§ Problem
Using the entries that follow, state how many lines contain "none", with no other words.

§ Material for this task
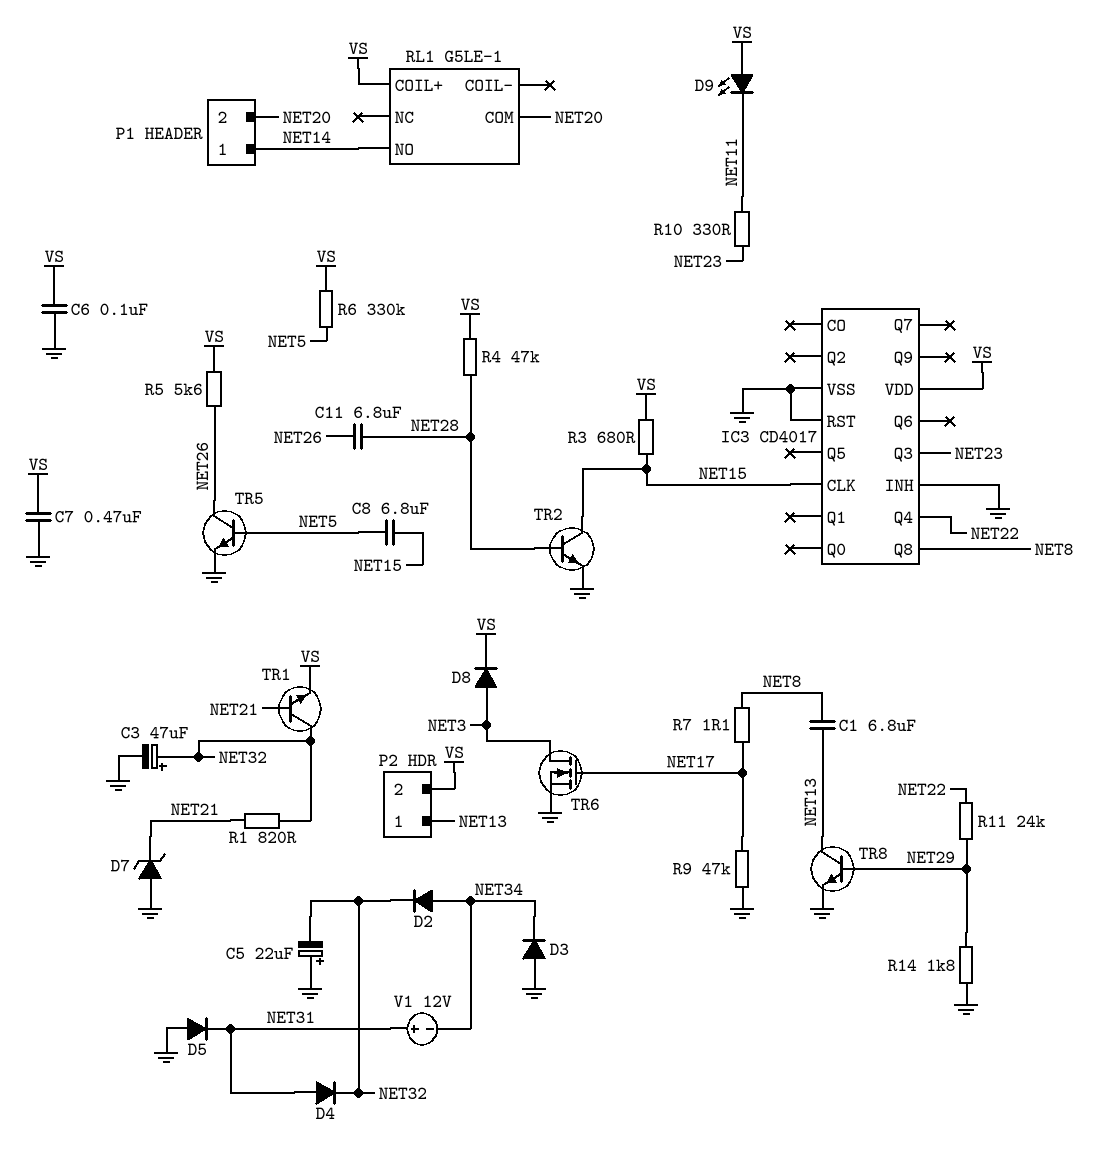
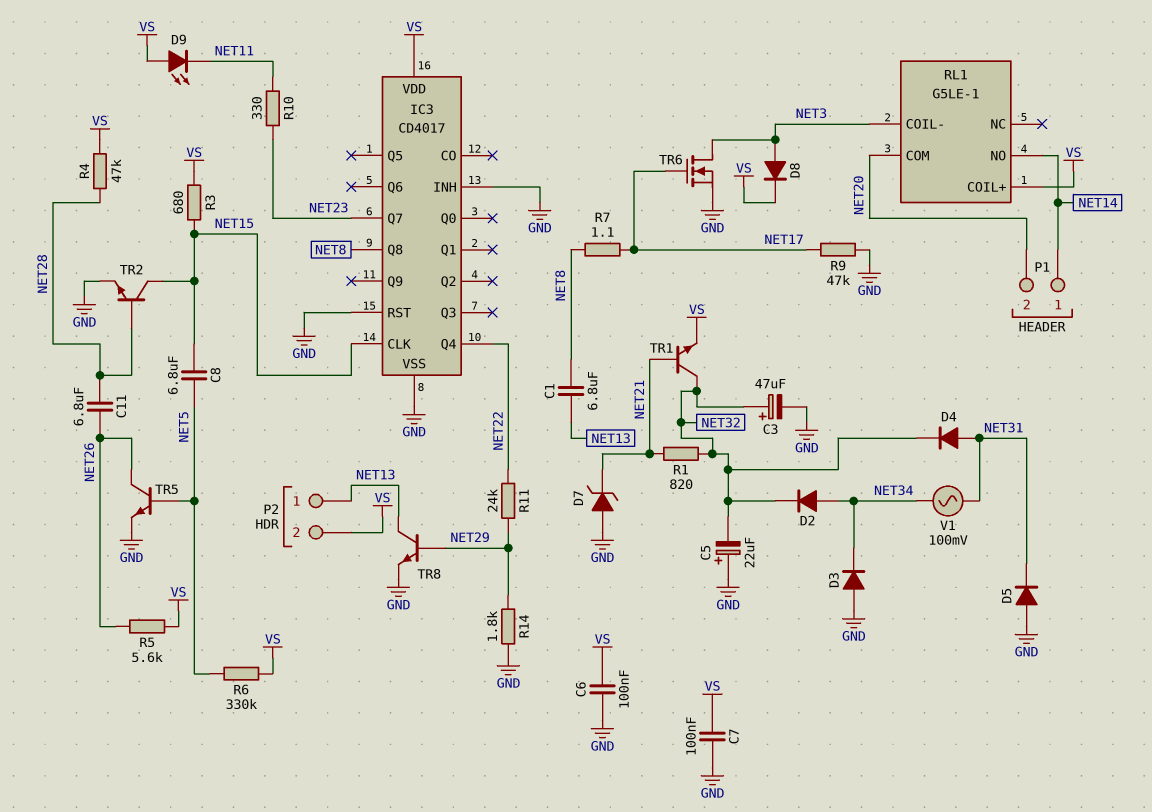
C7: 470nF (GND, VS) -> 100nF (GND, VS)
IC3 pin Q3: NET23 -> none
IC3 pin Q7: none -> NET23
RL1 pin COIL-: none -> NET3
V1: 12V (plus NET31, minus NET34) -> AC 100mV (NET31, NET34)

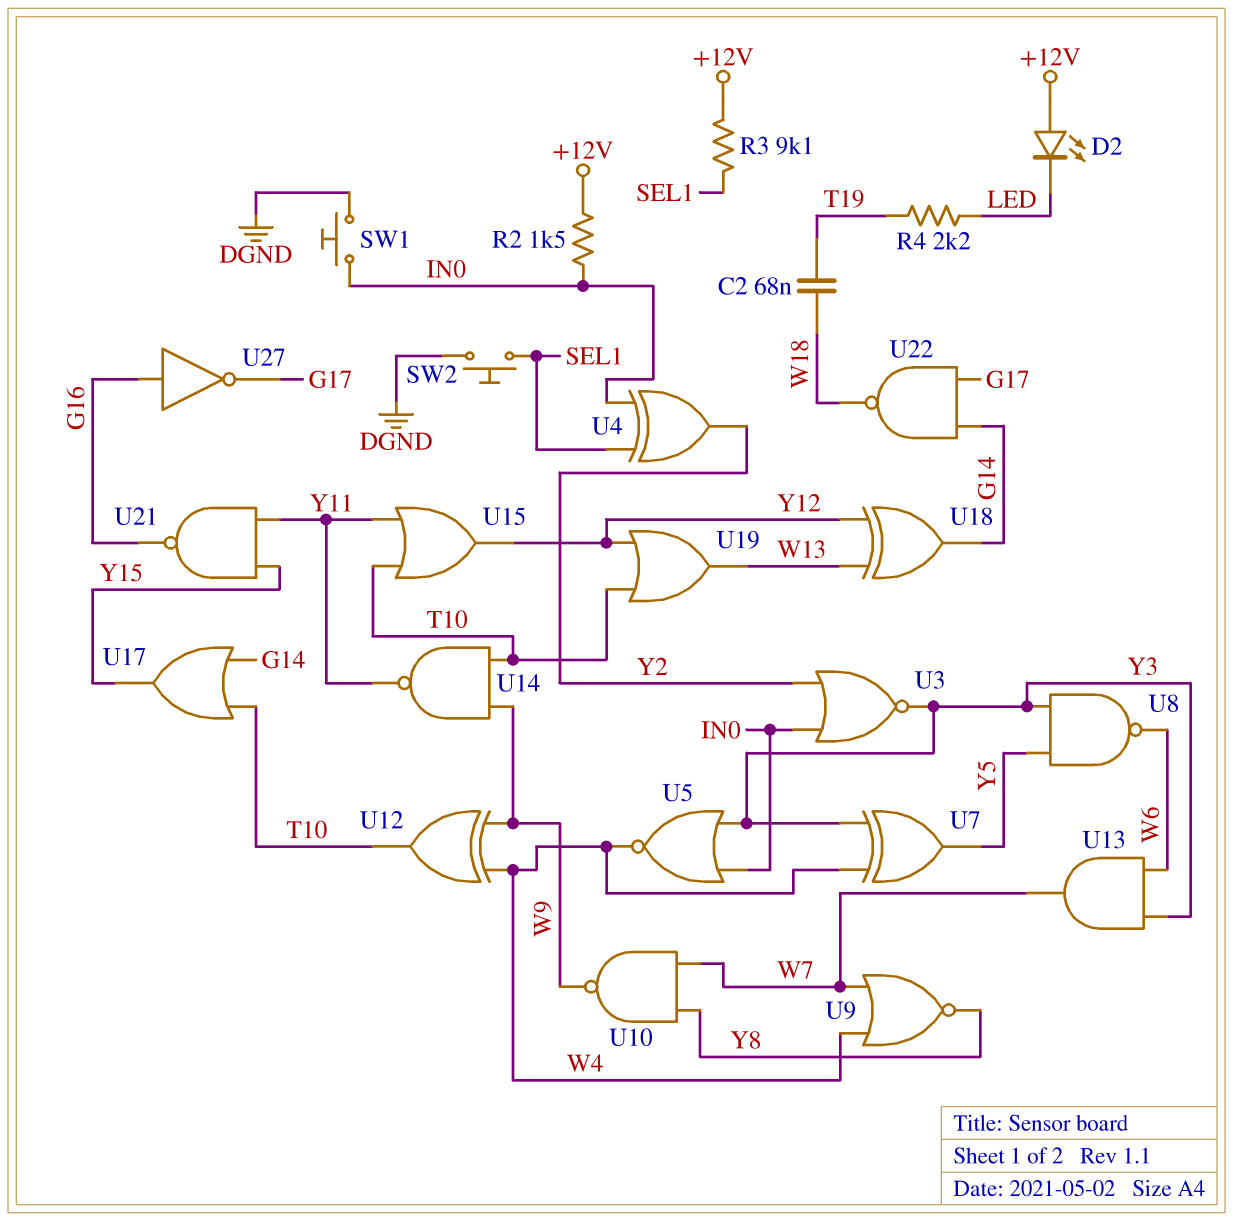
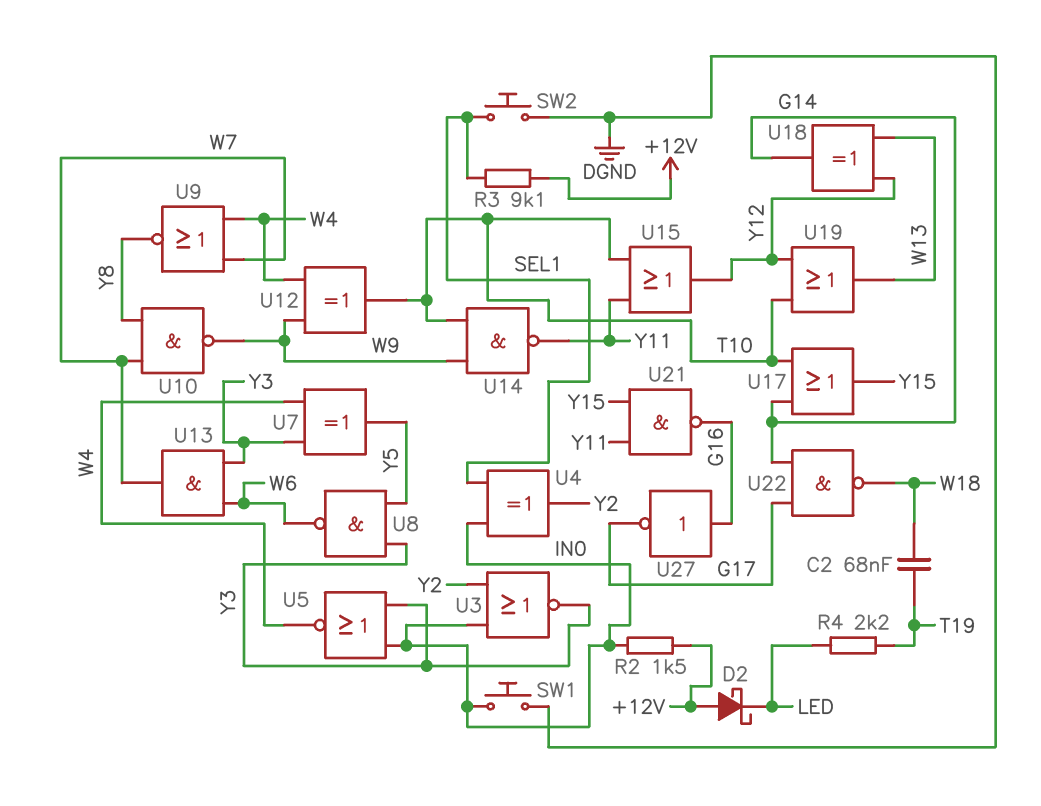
D2: LED (A +12V, K LED) -> schottky (A +12V, K LED)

§ Answer to this exercise
3